▸ EXERCISE AIM
Transcribe each entry exactly as it appears, leaving out any picture it holds.

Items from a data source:
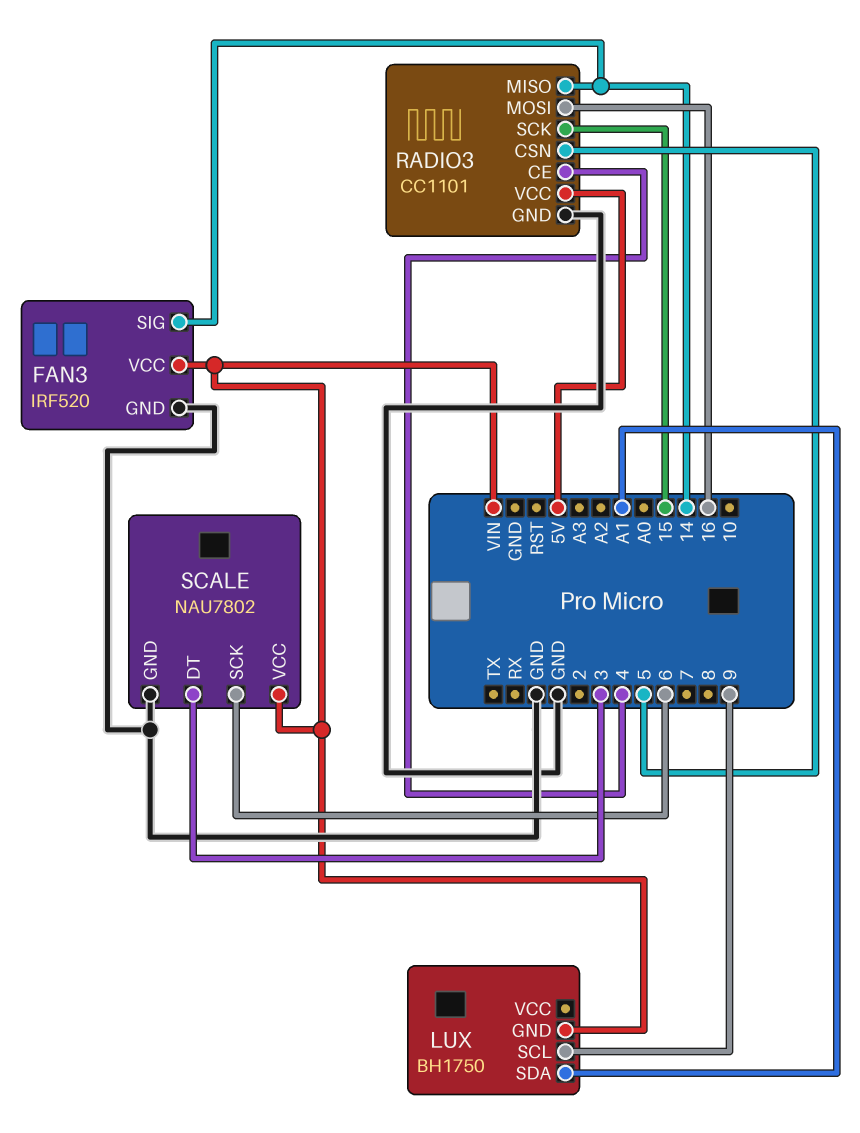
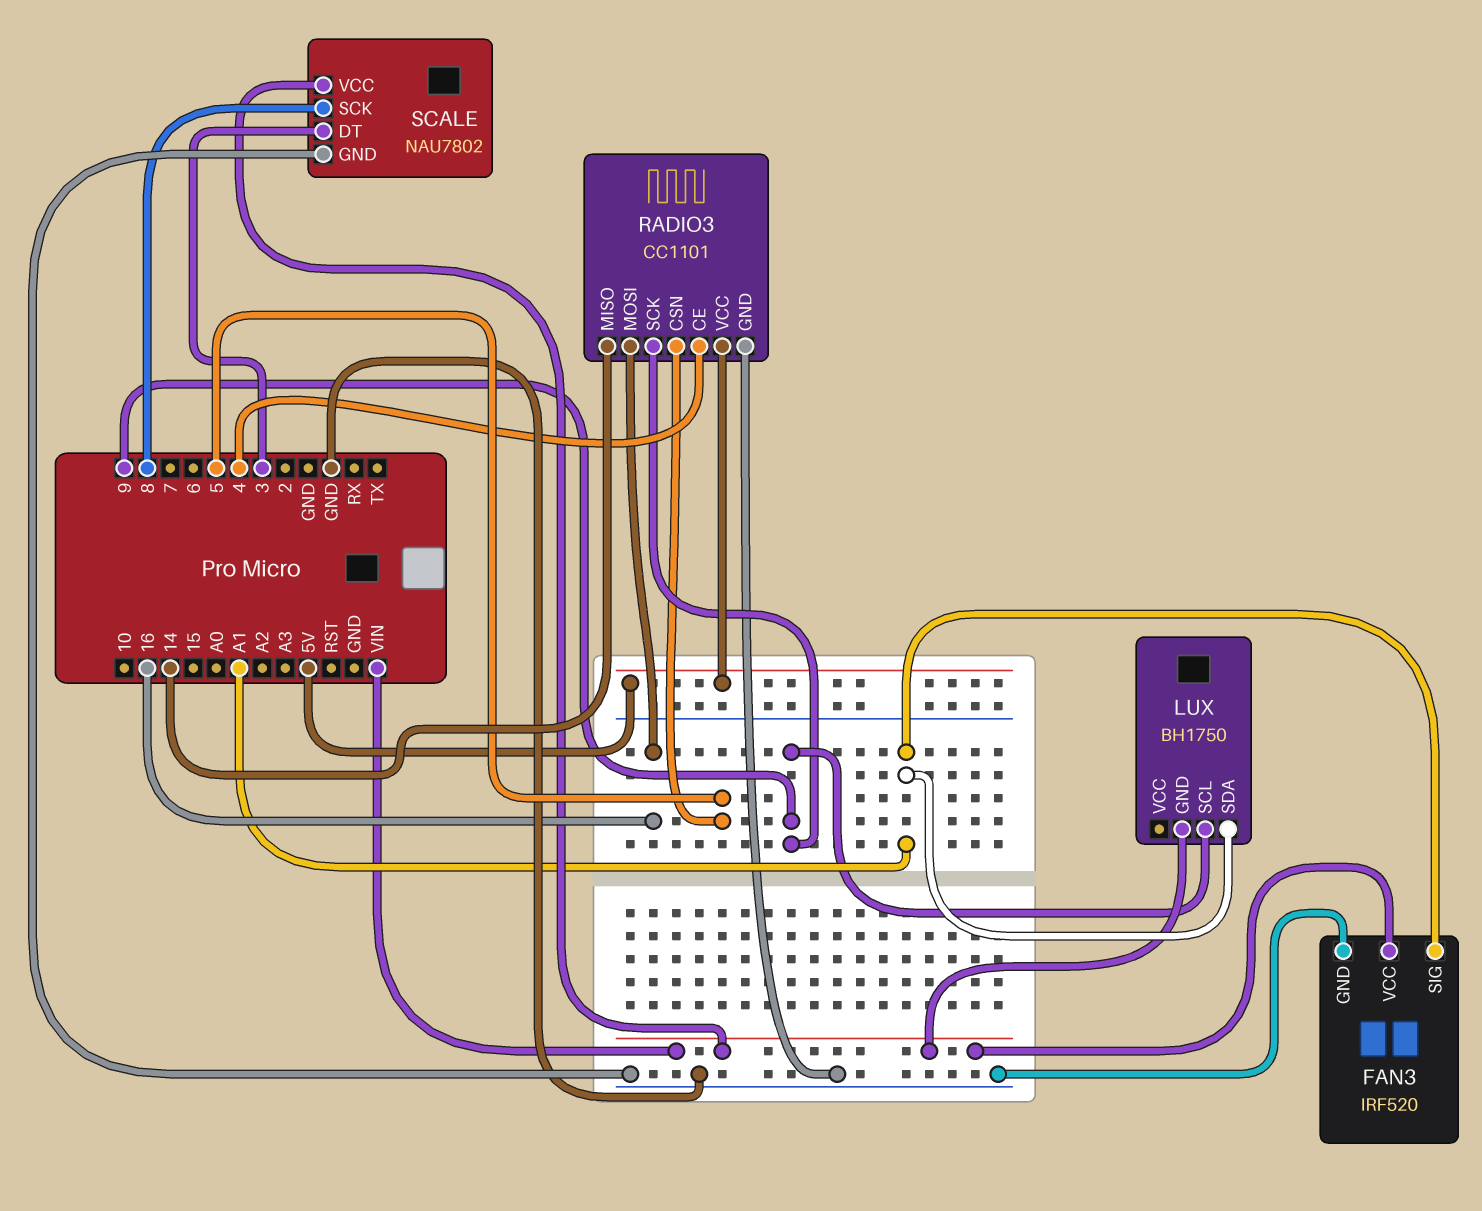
FAN3 pin SIG: 14 -> A1
RADIO3 pin SCK: 15 -> 9
SCALE pin SCK: 6 -> 8

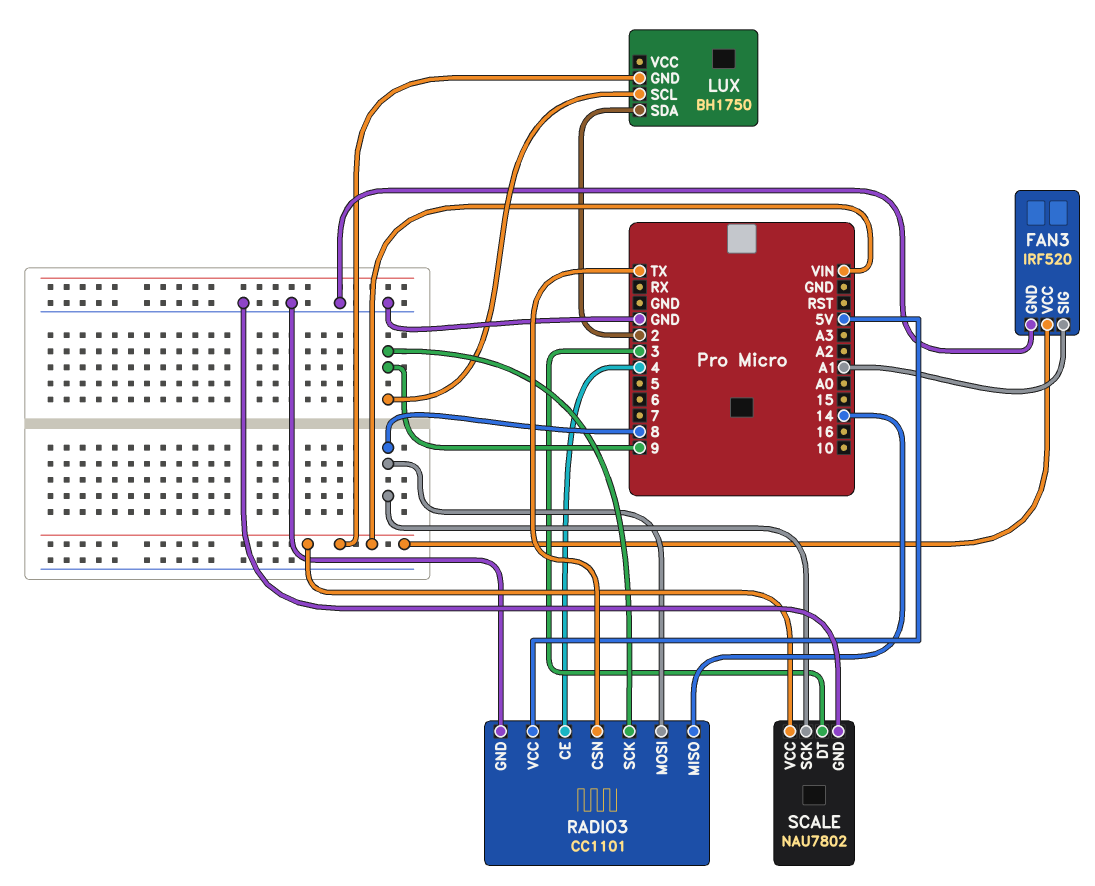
LUX pin SDA: A1 -> 2
RADIO3 pin CSN: 5 -> TX
RADIO3 pin MOSI: 16 -> 8

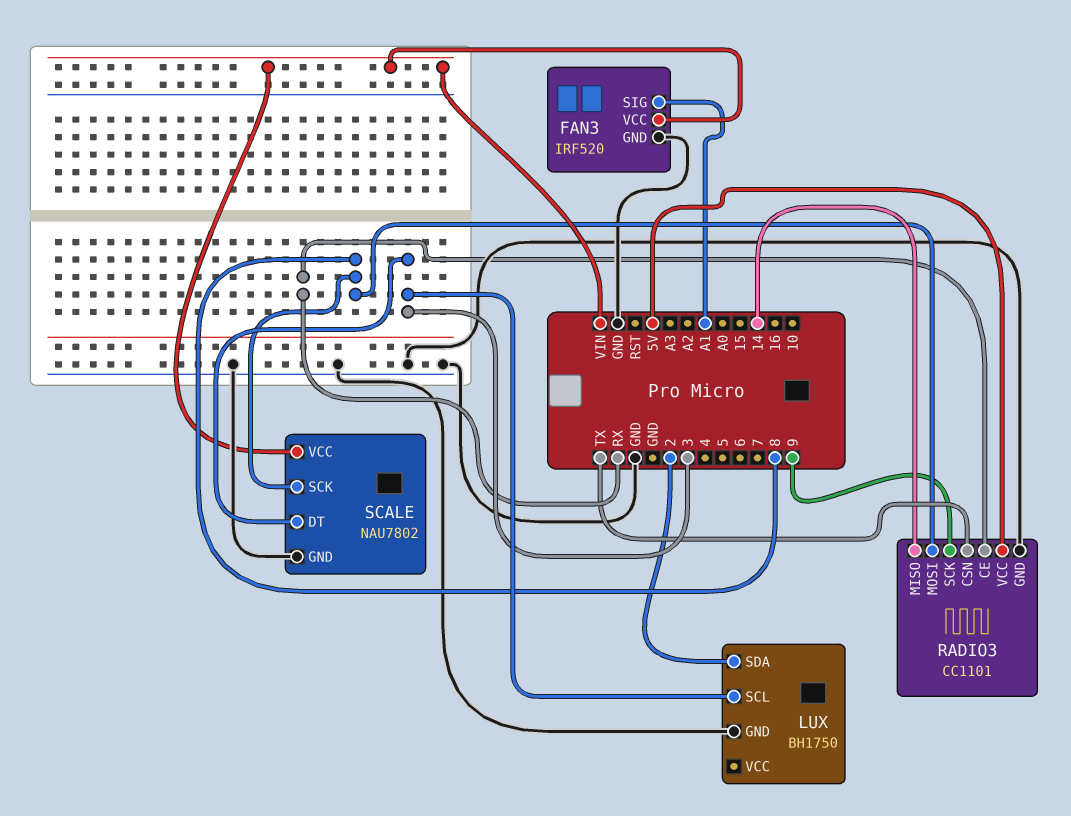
LUX pin GND: VIN -> GND
LUX pin SCL: 9 -> 3
RADIO3 pin CE: 4 -> RX

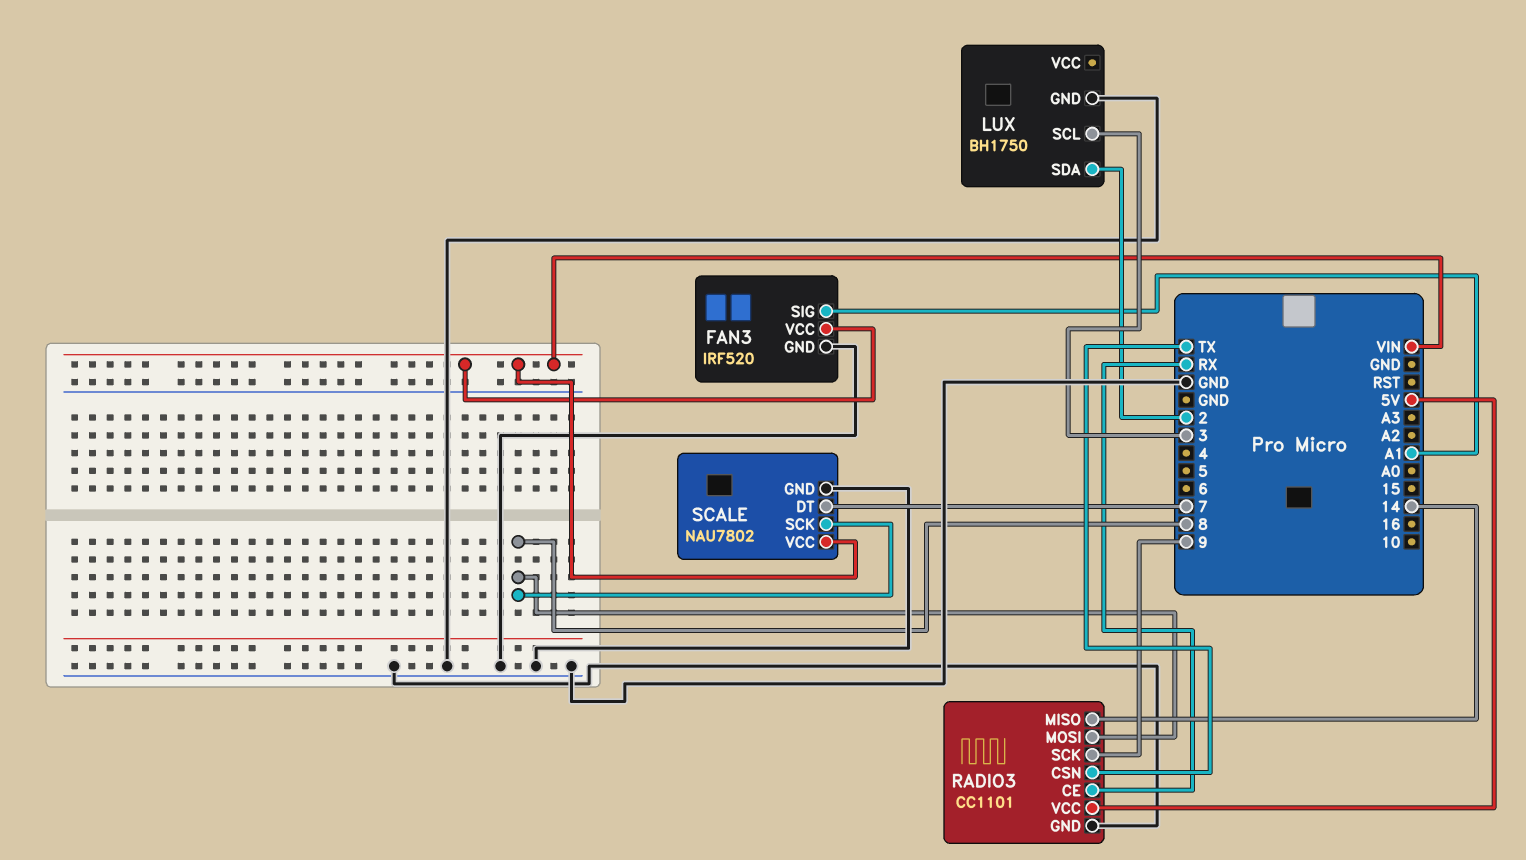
SCALE pin DT: 3 -> 7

▸ RESULT OF THIS EXERCISE
FAN3 pin SIG: 14 -> A1
RADIO3 pin SCK: 15 -> 9
SCALE pin SCK: 6 -> 8

LUX pin SDA: A1 -> 2
RADIO3 pin CSN: 5 -> TX
RADIO3 pin MOSI: 16 -> 8

LUX pin GND: VIN -> GND
LUX pin SCL: 9 -> 3
RADIO3 pin CE: 4 -> RX

SCALE pin DT: 3 -> 7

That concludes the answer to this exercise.